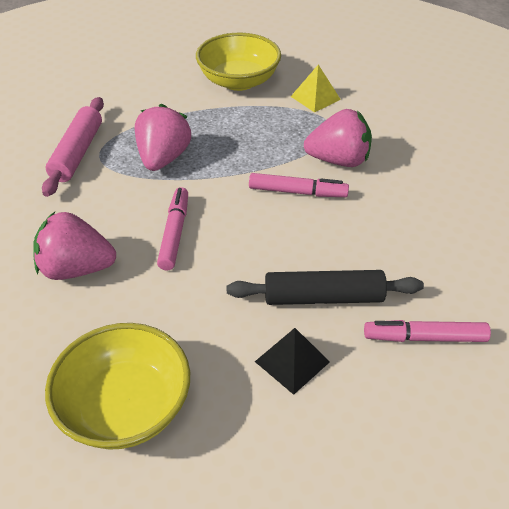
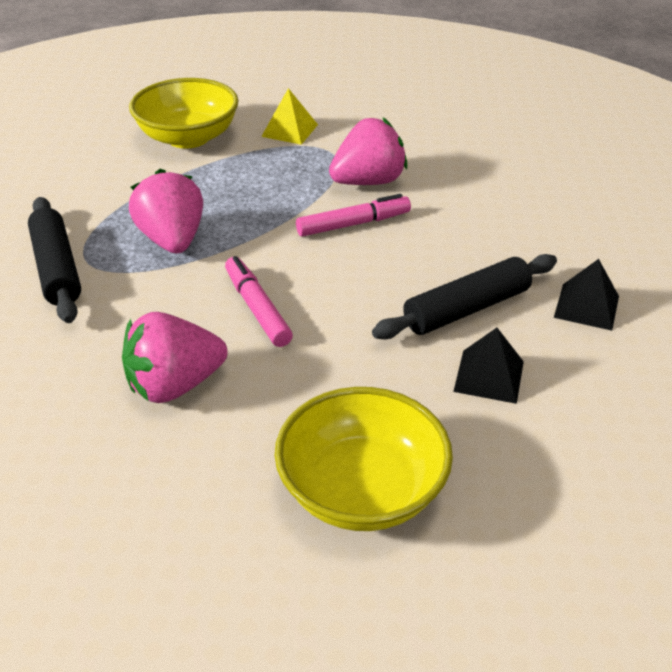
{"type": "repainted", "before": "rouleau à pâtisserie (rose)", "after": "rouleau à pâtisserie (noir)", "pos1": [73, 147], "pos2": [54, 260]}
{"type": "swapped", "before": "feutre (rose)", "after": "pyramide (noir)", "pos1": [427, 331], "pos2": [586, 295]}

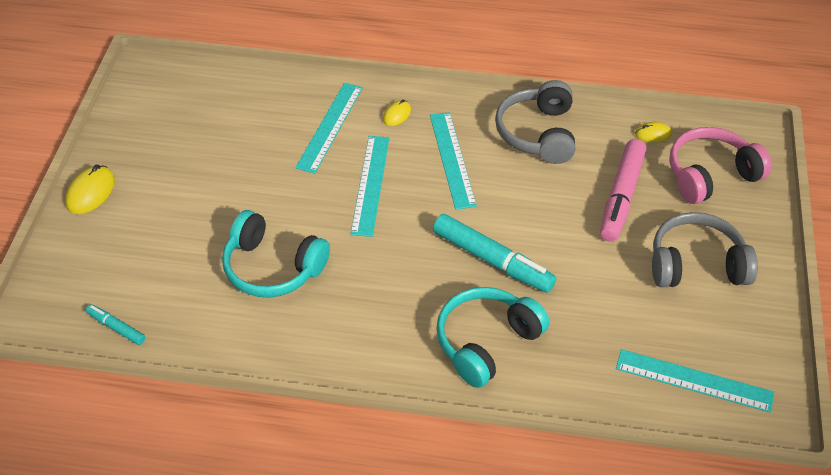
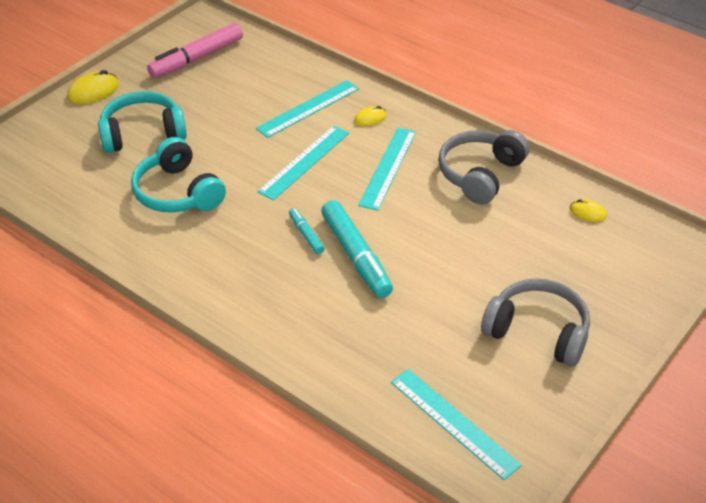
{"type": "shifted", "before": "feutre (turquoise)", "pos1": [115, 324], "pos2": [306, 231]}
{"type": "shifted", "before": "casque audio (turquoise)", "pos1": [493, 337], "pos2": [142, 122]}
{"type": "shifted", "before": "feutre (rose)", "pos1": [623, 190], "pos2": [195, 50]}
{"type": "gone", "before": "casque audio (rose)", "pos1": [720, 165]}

### AIM OF THE TASK
All of the listing should be transcribed exactly, but none of its images.

### ANSWER TO THIS TASK
{"type": "repainted", "before": "rouleau à pâtisserie (rose)", "after": "rouleau à pâtisserie (noir)", "pos1": [73, 147], "pos2": [54, 260]}
{"type": "swapped", "before": "feutre (rose)", "after": "pyramide (noir)", "pos1": [427, 331], "pos2": [586, 295]}

{"type": "shifted", "before": "feutre (turquoise)", "pos1": [115, 324], "pos2": [306, 231]}
{"type": "shifted", "before": "casque audio (turquoise)", "pos1": [493, 337], "pos2": [142, 122]}
{"type": "shifted", "before": "feutre (rose)", "pos1": [623, 190], "pos2": [195, 50]}
{"type": "gone", "before": "casque audio (rose)", "pos1": [720, 165]}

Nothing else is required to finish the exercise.